***** Input for this task *****

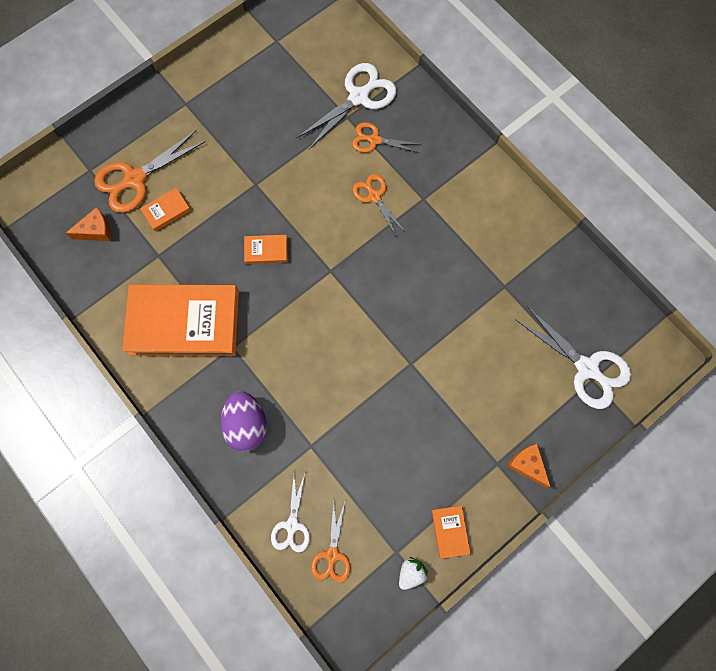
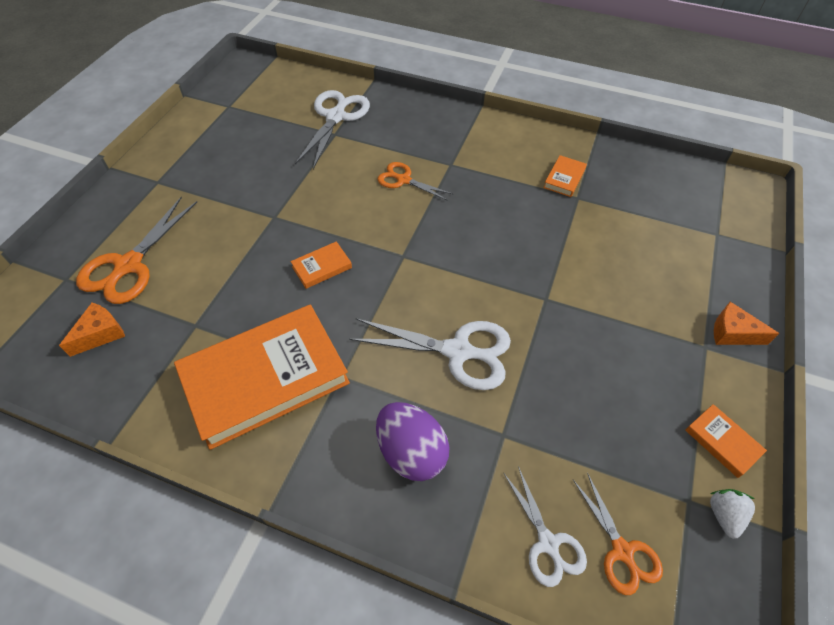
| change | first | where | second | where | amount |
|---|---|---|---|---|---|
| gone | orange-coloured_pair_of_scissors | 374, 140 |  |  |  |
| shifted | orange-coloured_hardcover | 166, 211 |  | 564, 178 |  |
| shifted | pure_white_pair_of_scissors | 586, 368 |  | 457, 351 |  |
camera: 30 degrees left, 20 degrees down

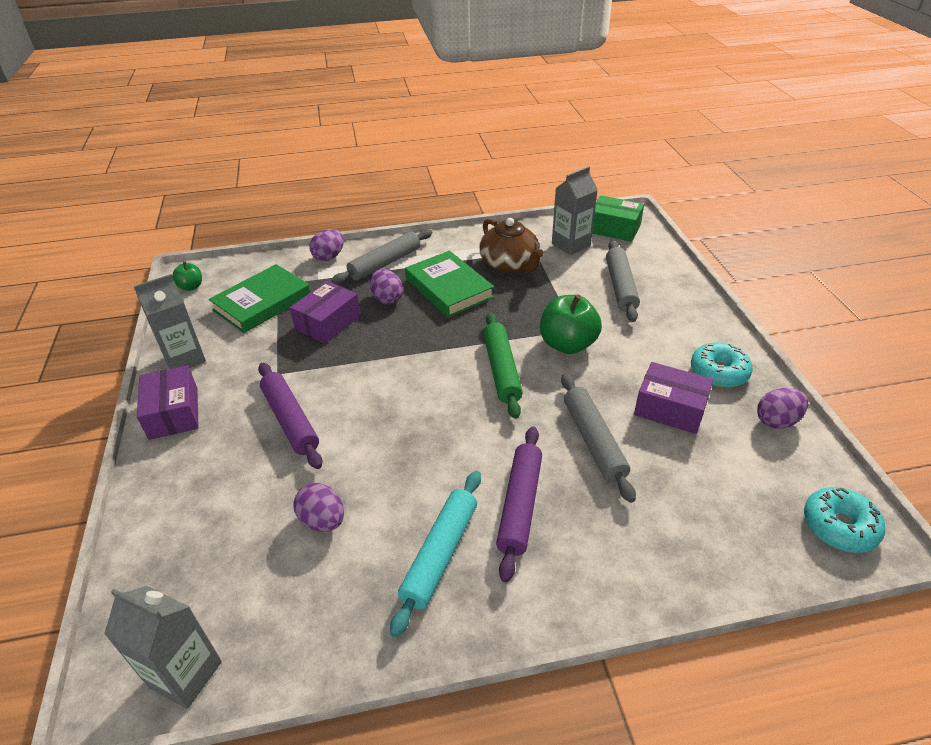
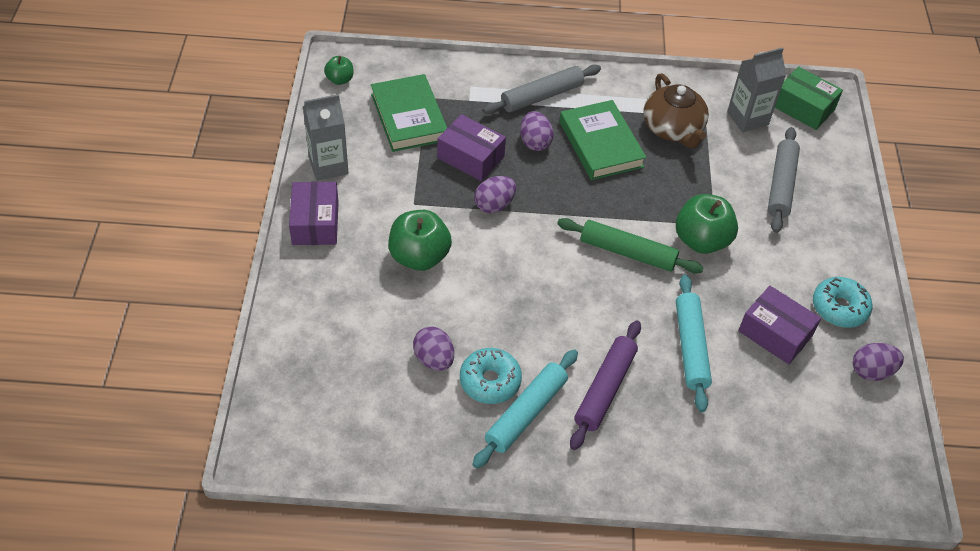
| change | first | where | second | where | amount |
|---|---|---|---|---|---|
| shifted | royal_purple_toy_egg | 329, 257 |  | 494, 205 |  |
| rotated | emerald_hardcover | 262, 303 |  | 409, 117 | 75 degrees counterclockwise |
| rotated | royal_purple_package | 328, 323 |  | 470, 157 | 75 degrees clockwise |
| rotated | emerald_pastry_roller | 501, 370 |  | 627, 252 | 75 degrees counterclockwise |
| swapped | royal_purple_pastry_roller | 290, 420 | emerald_apple_fruit | 419, 257 |  |
| repainted | ash-grey_pastry_roller | 594, 441 | turquoise_pastry_roller | 691, 347 |  |
| shifted | turquoise_glazed_donut | 839, 526 |  | 490, 381 |  |
| gone | ash-grey_milk_carton | 185, 674 |  |  |  |
camera: 10 degrees right, 10 degrees up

*****

Copy out each record word for word and omit any pictures.

# Task solution
| change | first | where | second | where | amount |
|---|---|---|---|---|---|
| gone | orange-coloured_pair_of_scissors | 374, 140 |  |  |  |
| shifted | orange-coloured_hardcover | 166, 211 |  | 564, 178 |  |
| shifted | pure_white_pair_of_scissors | 586, 368 |  | 457, 351 |  |
camera: 30 degrees left, 20 degrees down

| change | first | where | second | where | amount |
|---|---|---|---|---|---|
| shifted | royal_purple_toy_egg | 329, 257 |  | 494, 205 |  |
| rotated | emerald_hardcover | 262, 303 |  | 409, 117 | 75 degrees counterclockwise |
| rotated | royal_purple_package | 328, 323 |  | 470, 157 | 75 degrees clockwise |
| rotated | emerald_pastry_roller | 501, 370 |  | 627, 252 | 75 degrees counterclockwise |
| swapped | royal_purple_pastry_roller | 290, 420 | emerald_apple_fruit | 419, 257 |  |
| repainted | ash-grey_pastry_roller | 594, 441 | turquoise_pastry_roller | 691, 347 |  |
| shifted | turquoise_glazed_donut | 839, 526 |  | 490, 381 |  |
| gone | ash-grey_milk_carton | 185, 674 |  |  |  |
camera: 10 degrees right, 10 degrees up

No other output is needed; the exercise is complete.